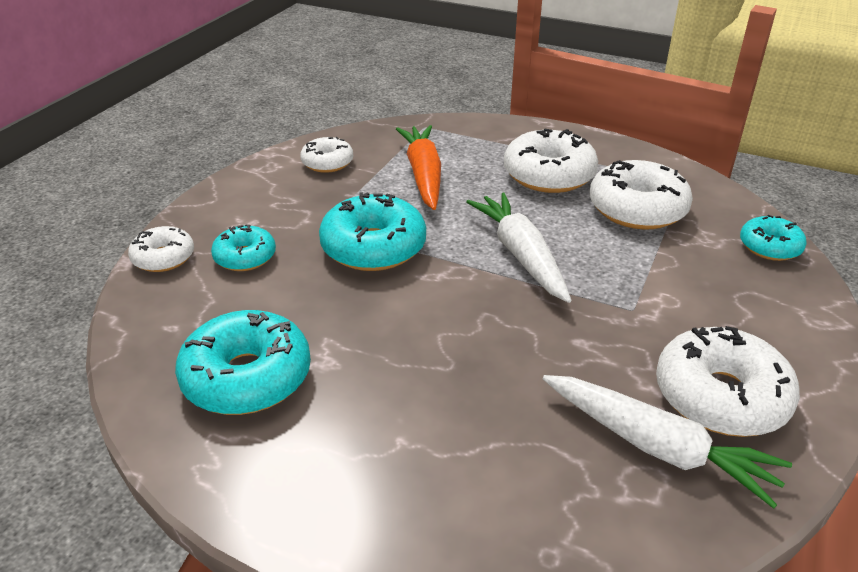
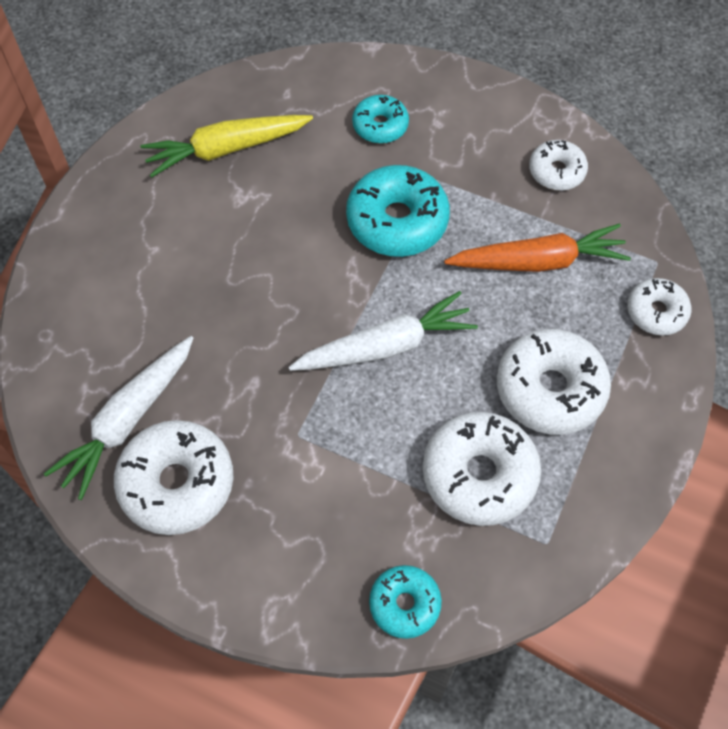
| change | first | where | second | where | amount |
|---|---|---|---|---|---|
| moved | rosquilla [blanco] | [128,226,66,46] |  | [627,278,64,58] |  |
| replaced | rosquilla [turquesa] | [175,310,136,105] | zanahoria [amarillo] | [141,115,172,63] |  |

________

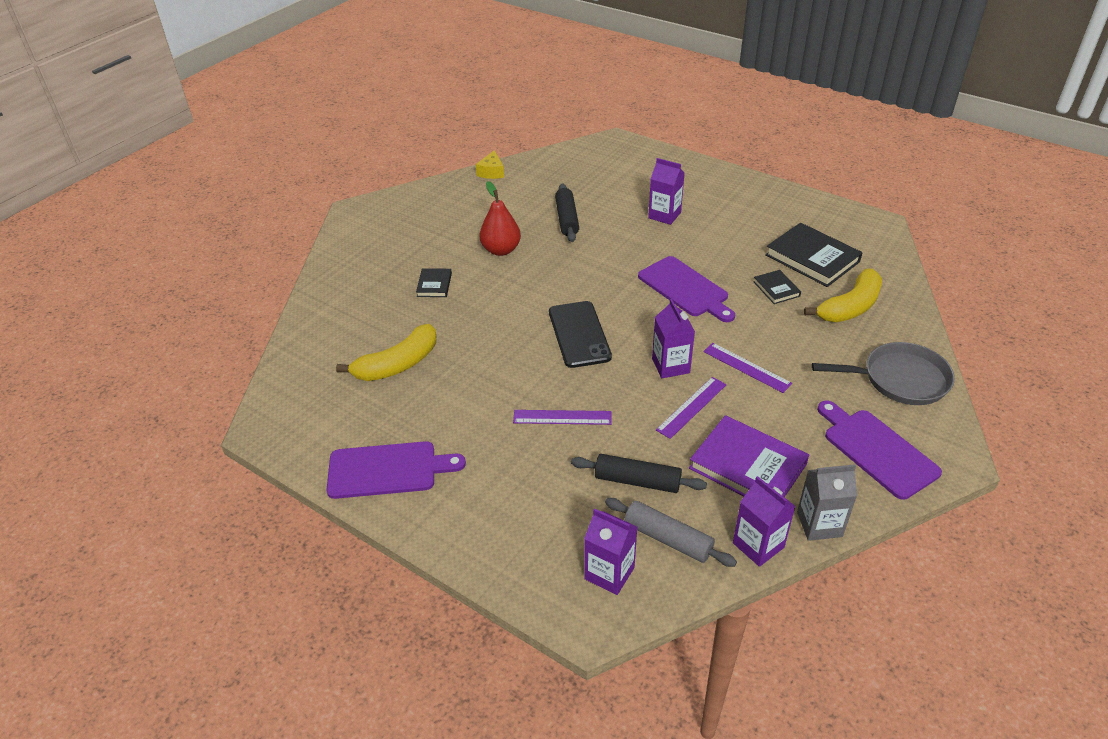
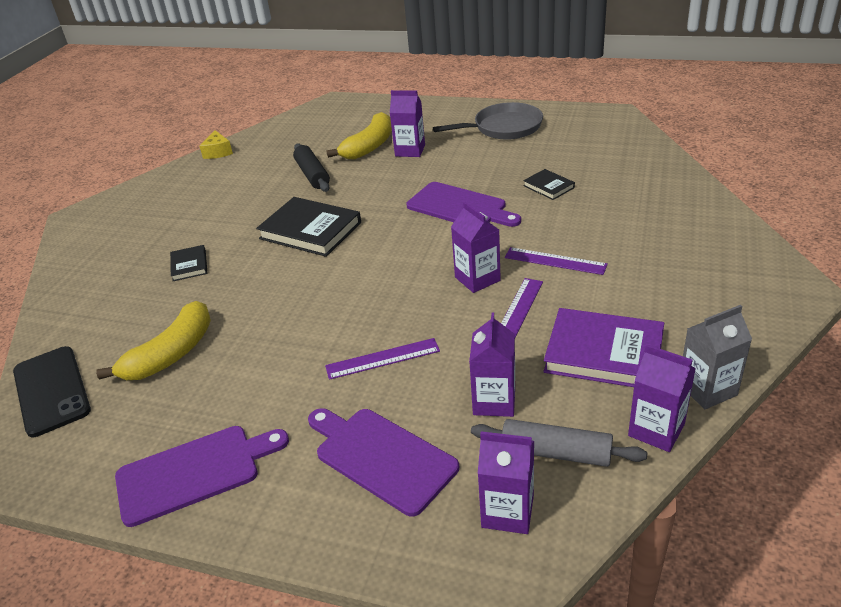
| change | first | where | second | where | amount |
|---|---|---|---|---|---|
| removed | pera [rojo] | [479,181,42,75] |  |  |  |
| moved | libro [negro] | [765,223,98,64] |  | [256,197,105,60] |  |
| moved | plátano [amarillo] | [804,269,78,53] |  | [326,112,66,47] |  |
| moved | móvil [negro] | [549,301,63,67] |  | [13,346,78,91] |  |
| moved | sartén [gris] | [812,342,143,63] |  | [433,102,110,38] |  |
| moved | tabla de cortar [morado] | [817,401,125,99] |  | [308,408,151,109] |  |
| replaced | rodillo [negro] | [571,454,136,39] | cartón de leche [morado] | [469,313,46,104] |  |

________

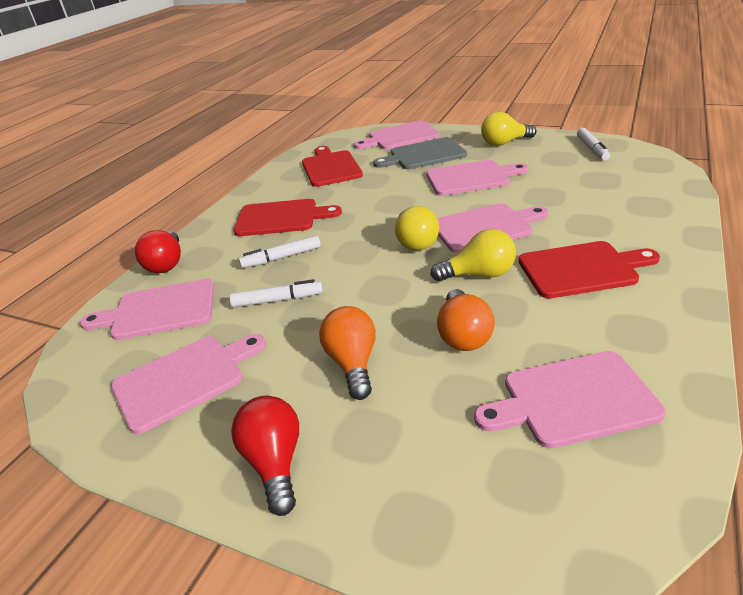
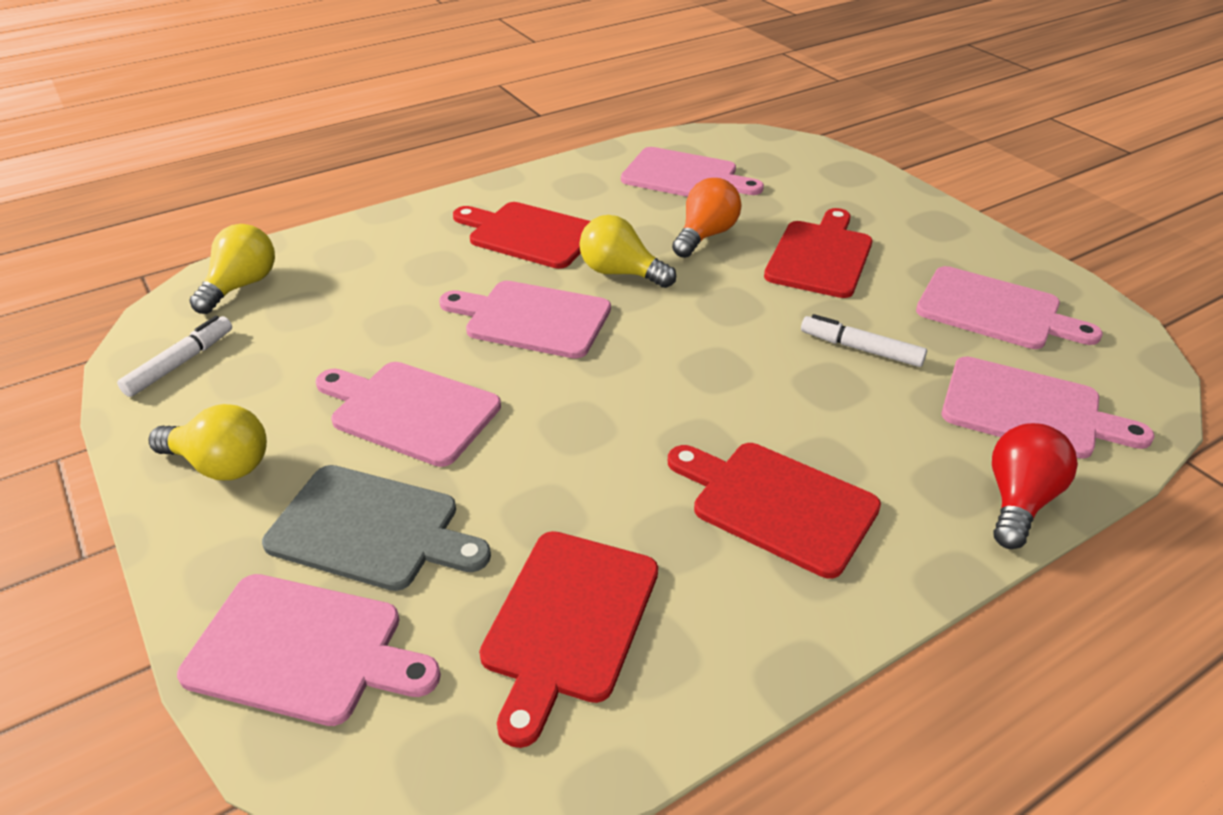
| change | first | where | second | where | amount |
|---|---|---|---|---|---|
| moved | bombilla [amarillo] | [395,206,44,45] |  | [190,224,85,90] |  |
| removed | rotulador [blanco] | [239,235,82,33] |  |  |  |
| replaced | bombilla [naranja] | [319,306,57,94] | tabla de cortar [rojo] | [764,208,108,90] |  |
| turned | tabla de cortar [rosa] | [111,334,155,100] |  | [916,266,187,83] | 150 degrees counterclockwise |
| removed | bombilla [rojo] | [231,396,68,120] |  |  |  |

________

#### [Required work]
Print exactly the lines of the listing above starting at the line containing "moved | plátano" and ending at the line containing "replaced | rodillo", both included.

#### [Your solution]
| moved | plátano [amarillo] | [804,269,78,53] |  | [326,112,66,47] |  |
| moved | móvil [negro] | [549,301,63,67] |  | [13,346,78,91] |  |
| moved | sartén [gris] | [812,342,143,63] |  | [433,102,110,38] |  |
| moved | tabla de cortar [morado] | [817,401,125,99] |  | [308,408,151,109] |  |
| replaced | rodillo [negro] | [571,454,136,39] | cartón de leche [morado] | [469,313,46,104] |  |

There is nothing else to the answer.